◆ Task brief ◆
The output should match, line for line, the records from the line containing "[(17,0),(28,23),(52,12),(46,0),(17,0)]" through the line containing "[(517,5),(472,37),(498,81),(548,51),(531,25),(517,5)]", with every picture left out.

[[ Data for the task open ]]

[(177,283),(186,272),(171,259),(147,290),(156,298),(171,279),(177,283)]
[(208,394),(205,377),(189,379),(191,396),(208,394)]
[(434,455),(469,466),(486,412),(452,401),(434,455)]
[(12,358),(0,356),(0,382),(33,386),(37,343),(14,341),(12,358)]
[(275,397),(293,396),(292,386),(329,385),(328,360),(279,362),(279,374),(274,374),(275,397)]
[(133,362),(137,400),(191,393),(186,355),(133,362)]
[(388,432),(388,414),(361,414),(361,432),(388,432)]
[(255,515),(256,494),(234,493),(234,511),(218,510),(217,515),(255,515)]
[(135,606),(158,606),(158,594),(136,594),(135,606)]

[[ Data for the task closed ]]
[[ Data for the task open ]]

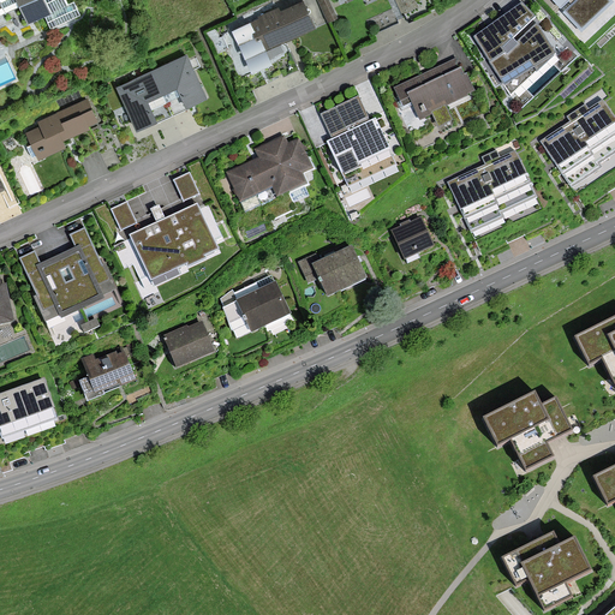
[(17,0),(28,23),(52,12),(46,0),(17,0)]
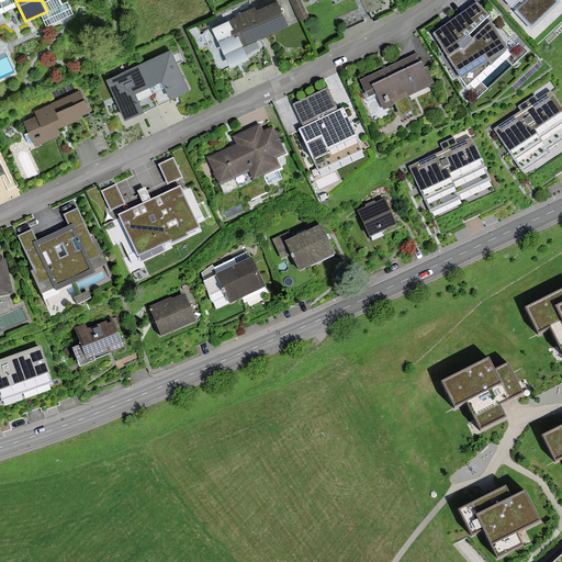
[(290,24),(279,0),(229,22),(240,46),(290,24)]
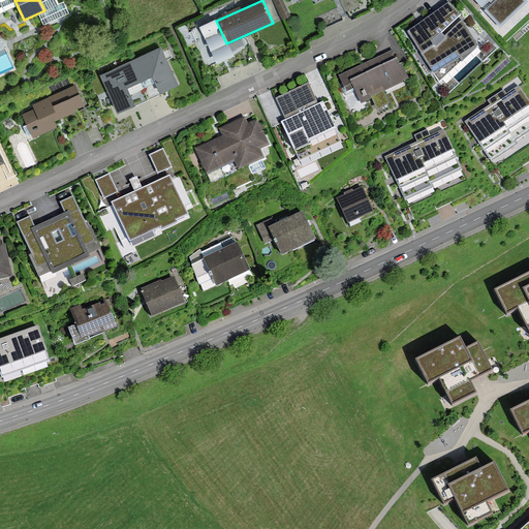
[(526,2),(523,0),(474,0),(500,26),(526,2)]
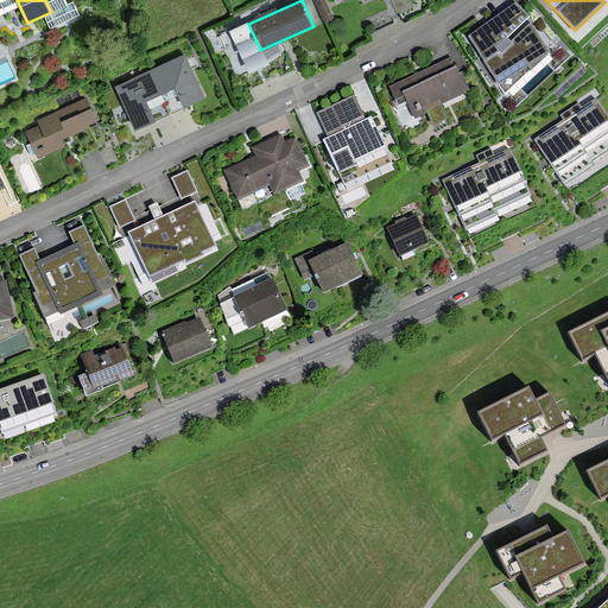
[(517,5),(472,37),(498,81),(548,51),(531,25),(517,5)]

[[ Data for the task closed ]]
[[ Data for the task open ]]

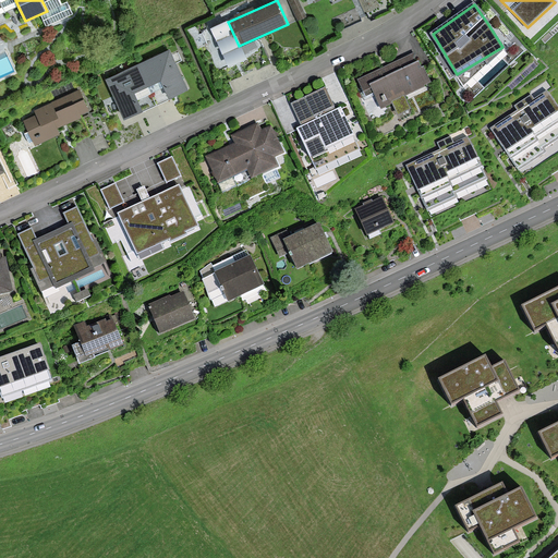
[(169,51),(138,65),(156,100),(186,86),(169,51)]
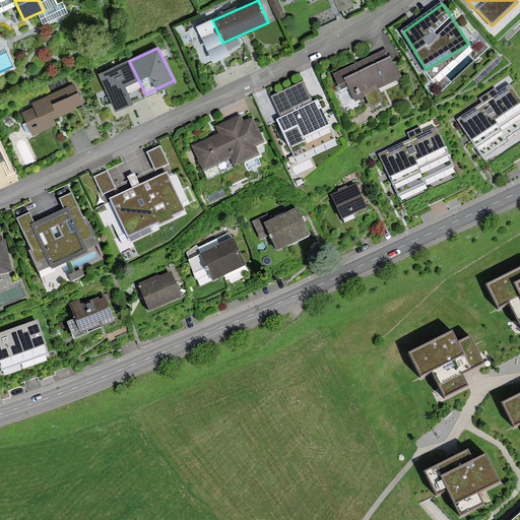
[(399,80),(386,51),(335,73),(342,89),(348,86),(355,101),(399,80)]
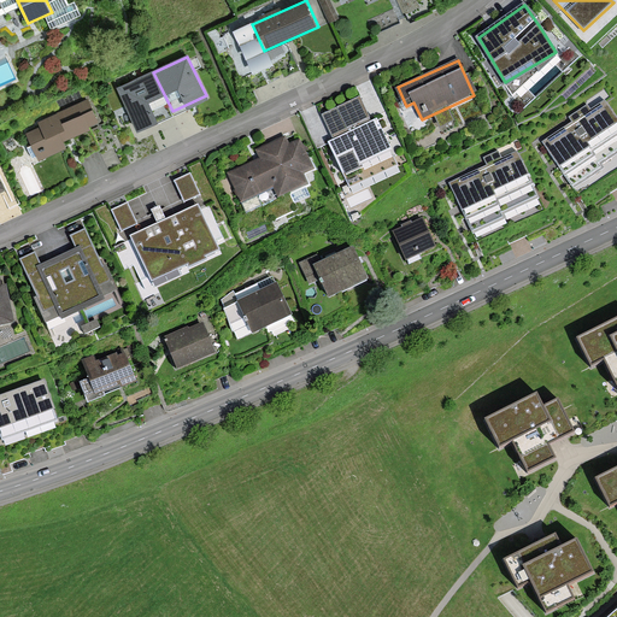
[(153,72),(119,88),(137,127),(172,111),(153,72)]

[[ Data for the task closed ]]

◆ Response box ◆
[(17,0),(28,23),(52,12),(46,0),(17,0)]
[(290,24),(279,0),(229,22),(240,46),(290,24)]
[(526,2),(523,0),(474,0),(500,26),(526,2)]
[(517,5),(472,37),(498,81),(548,51),(531,25),(517,5)]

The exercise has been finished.